→ **Data extracts**

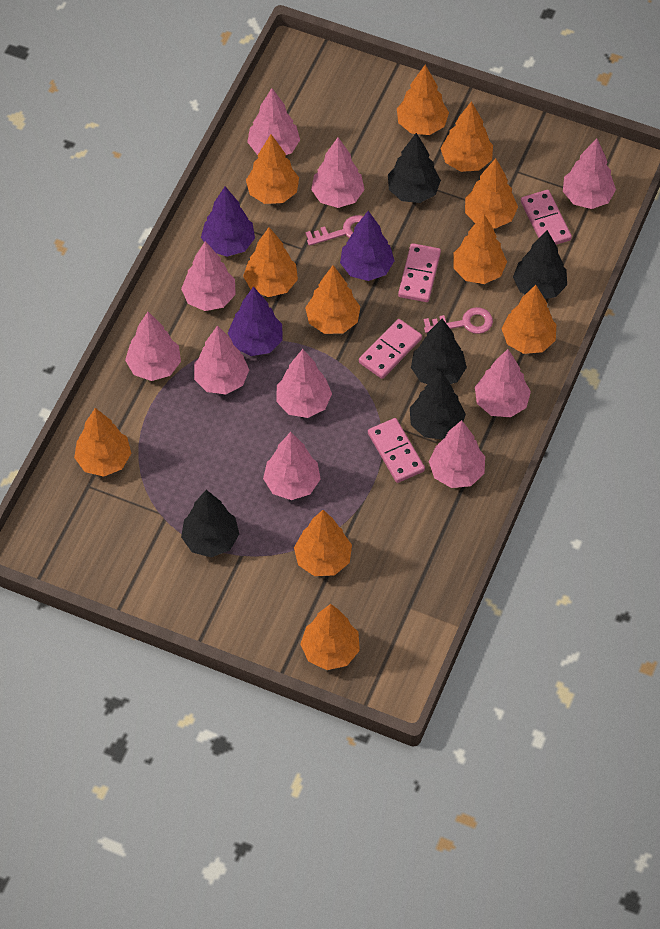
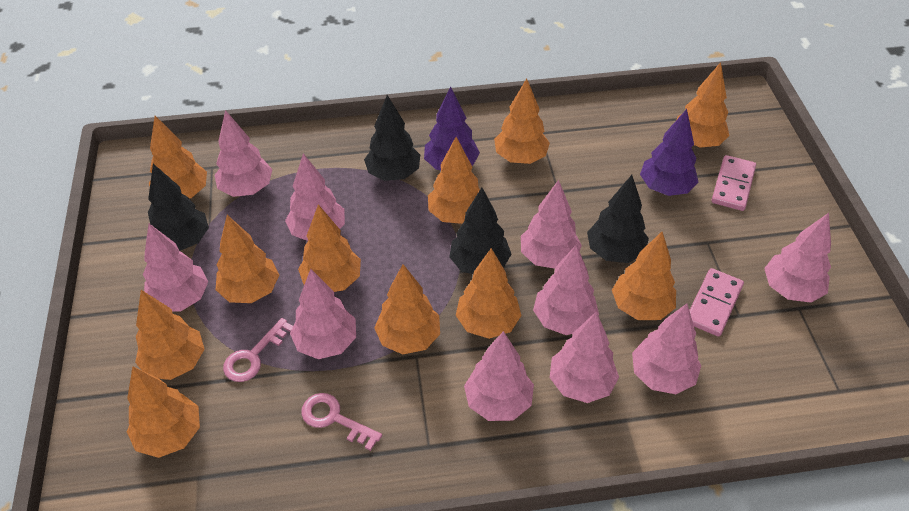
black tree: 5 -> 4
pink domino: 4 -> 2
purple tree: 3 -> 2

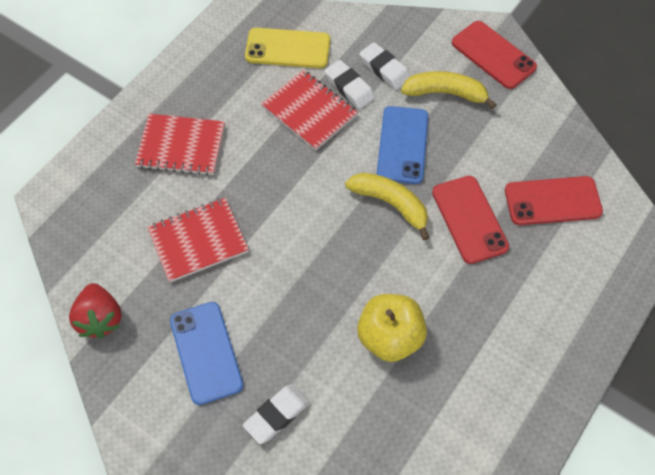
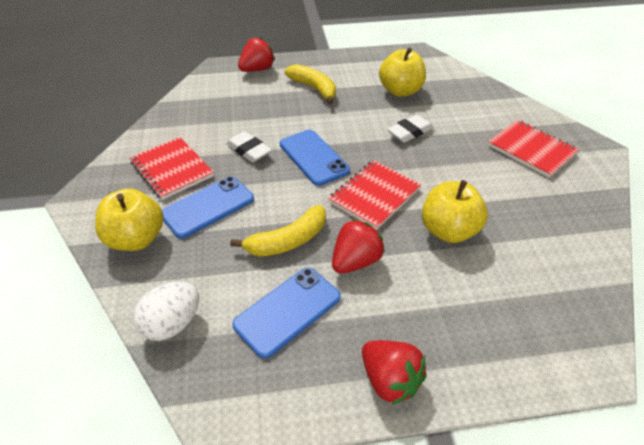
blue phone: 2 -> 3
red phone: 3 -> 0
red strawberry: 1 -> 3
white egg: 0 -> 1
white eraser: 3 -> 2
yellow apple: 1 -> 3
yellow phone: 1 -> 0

---

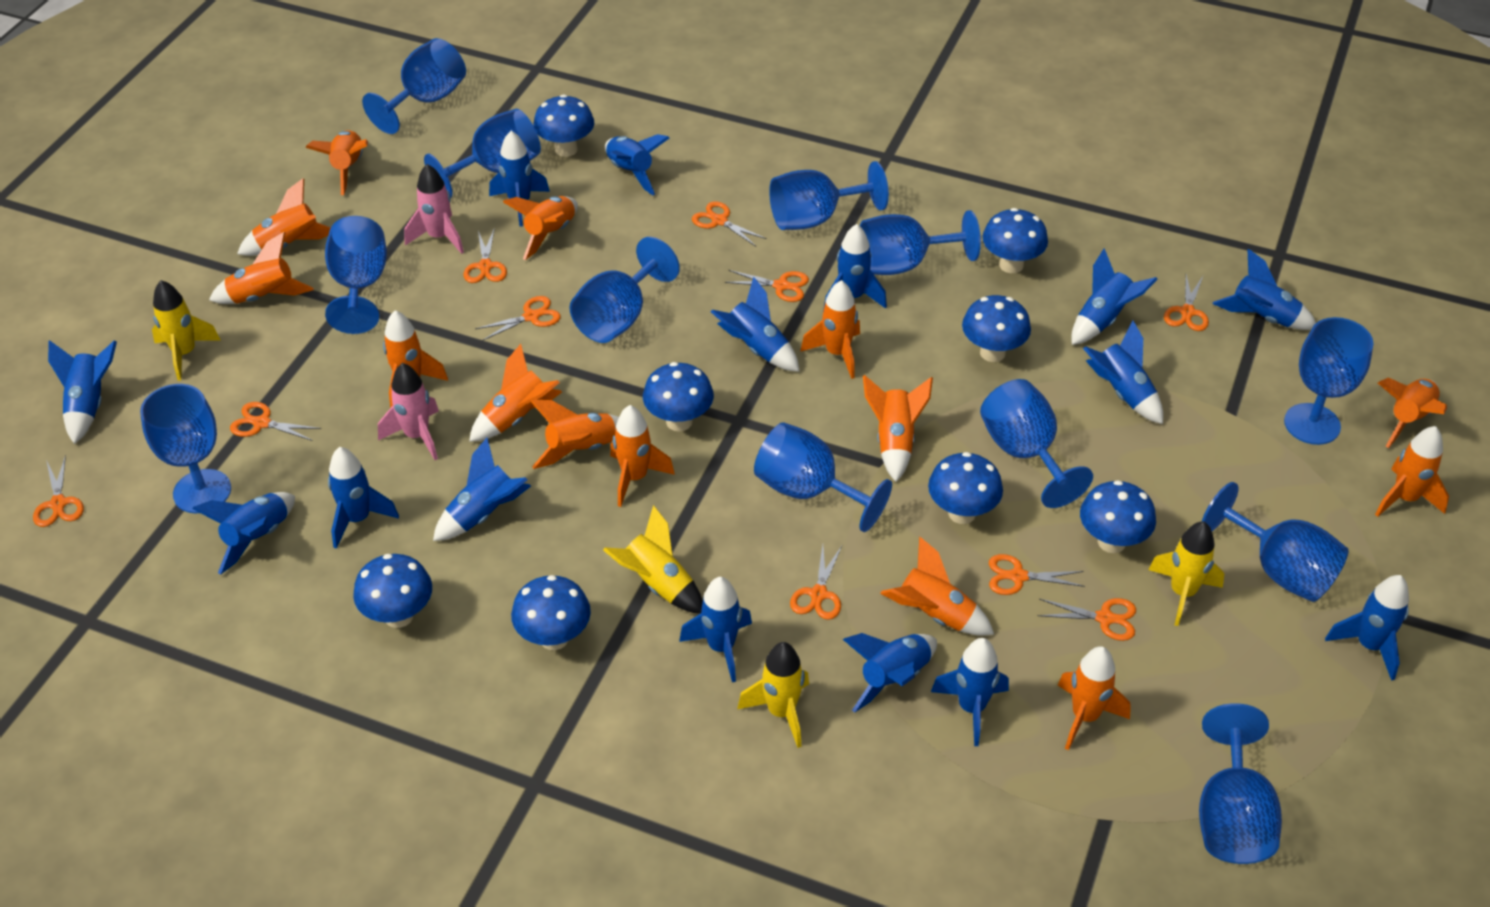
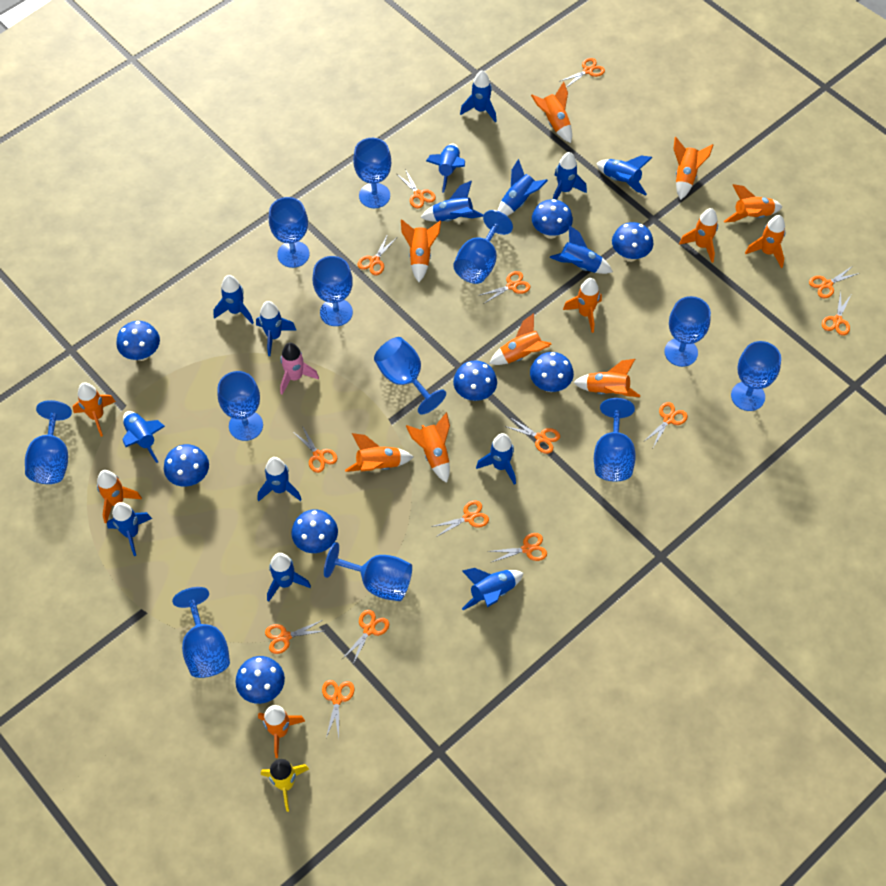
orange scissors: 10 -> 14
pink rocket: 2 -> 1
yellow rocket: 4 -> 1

==

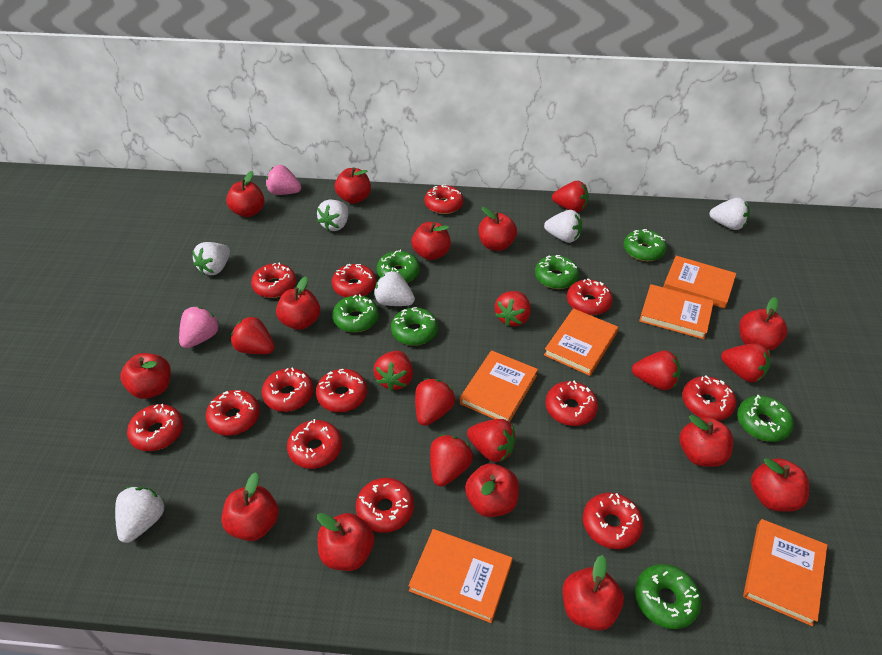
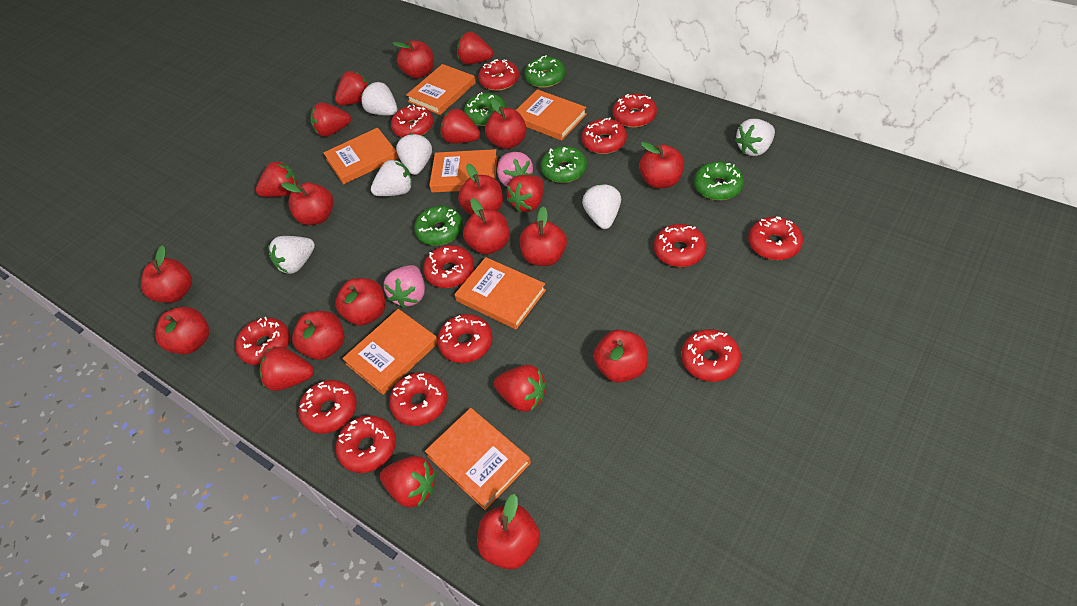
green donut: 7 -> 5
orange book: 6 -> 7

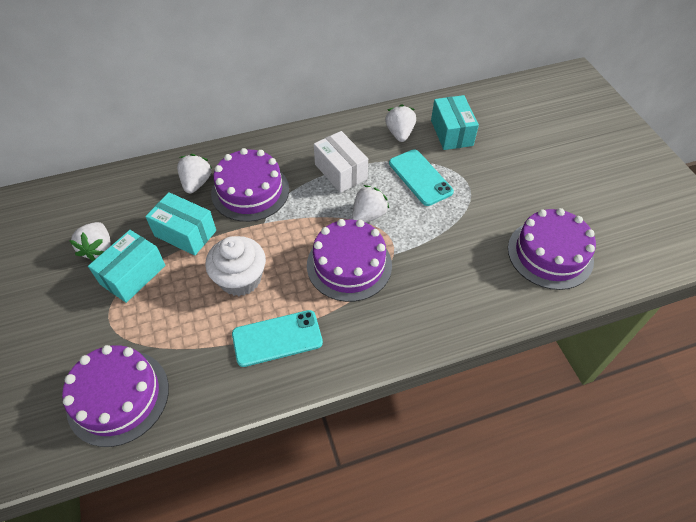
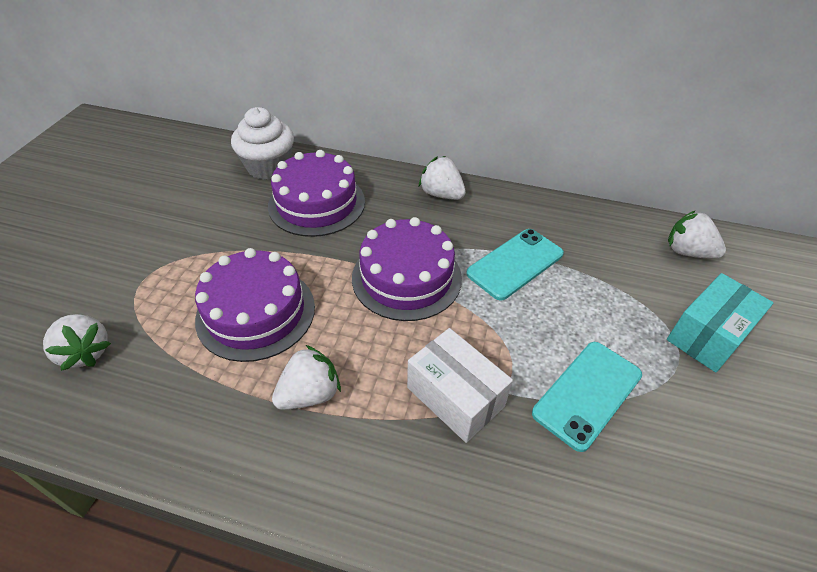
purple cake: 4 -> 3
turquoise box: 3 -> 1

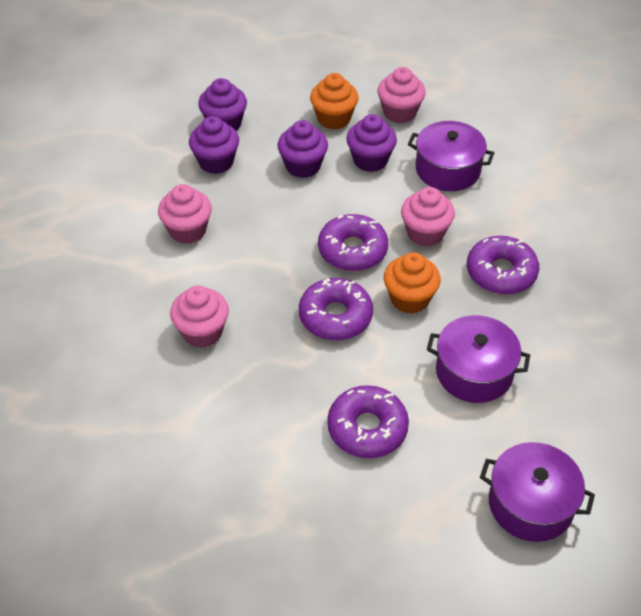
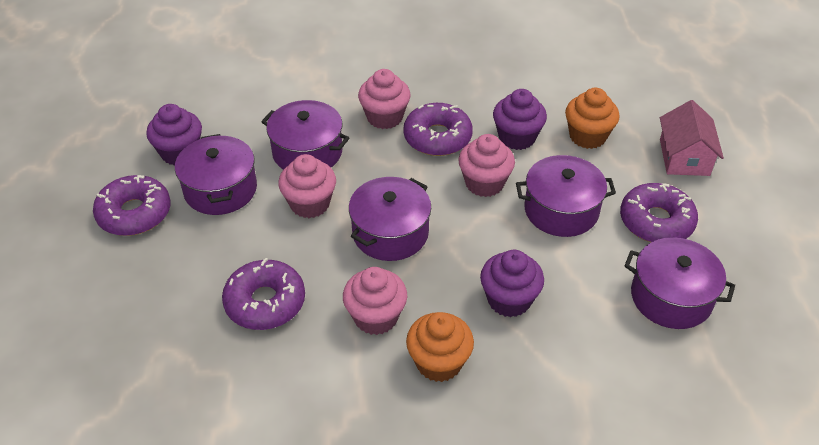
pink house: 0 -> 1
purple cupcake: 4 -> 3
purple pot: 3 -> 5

→ **Your objective**
Each line of the listing that includes the word "pink" should be copied out.

→ **Output below**
pink domino: 4 -> 2
pink rocket: 2 -> 1
pink house: 0 -> 1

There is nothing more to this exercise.